* _Work task_: Filter the entries for lines with the word "brown".

Extracted material section start

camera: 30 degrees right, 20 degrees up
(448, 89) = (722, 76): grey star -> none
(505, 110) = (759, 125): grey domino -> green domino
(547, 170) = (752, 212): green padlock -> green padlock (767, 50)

Extracted material section end
Extracted material section start

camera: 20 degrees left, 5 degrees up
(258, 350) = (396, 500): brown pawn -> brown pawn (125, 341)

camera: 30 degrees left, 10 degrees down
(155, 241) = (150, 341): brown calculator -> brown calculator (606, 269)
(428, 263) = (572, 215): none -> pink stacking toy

Extracted material section end

* _Written solution_:
(258, 350) = (396, 500): brown pawn -> brown pawn (125, 341)
(155, 241) = (150, 341): brown calculator -> brown calculator (606, 269)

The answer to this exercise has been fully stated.